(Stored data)
-.-.-
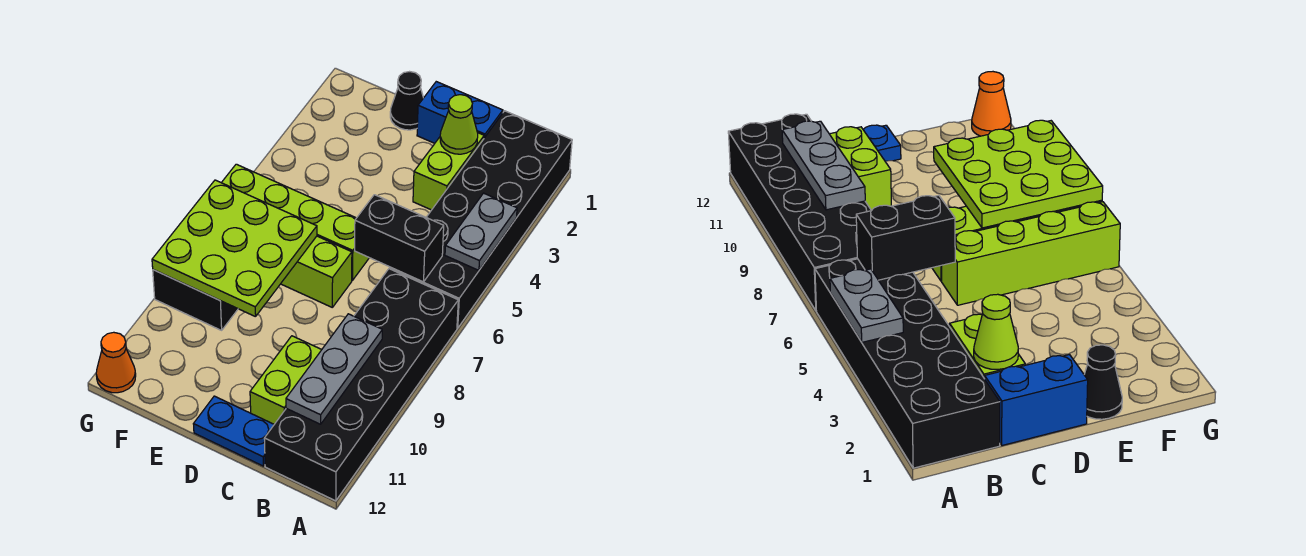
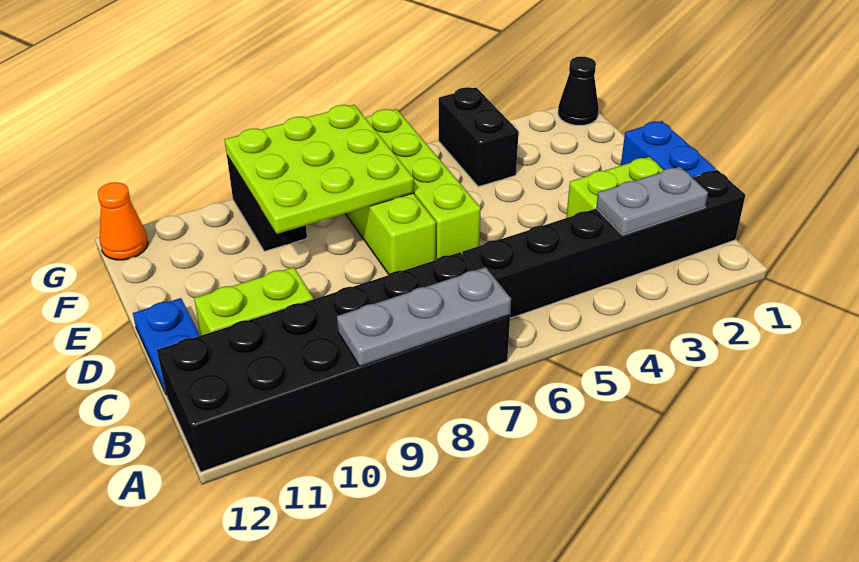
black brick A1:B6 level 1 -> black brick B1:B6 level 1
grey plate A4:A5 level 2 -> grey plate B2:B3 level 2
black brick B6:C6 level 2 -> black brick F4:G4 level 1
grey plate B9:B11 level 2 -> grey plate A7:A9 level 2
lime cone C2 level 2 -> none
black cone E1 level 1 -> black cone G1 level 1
-.-.-
TRY IT
Nothing but the lines from the one that contains "lime cone C2 level 2 -> none" through the last line of the entries should appear in your reply, each repeated exactly.

THE COMPLETED TASK
lime cone C2 level 2 -> none
black cone E1 level 1 -> black cone G1 level 1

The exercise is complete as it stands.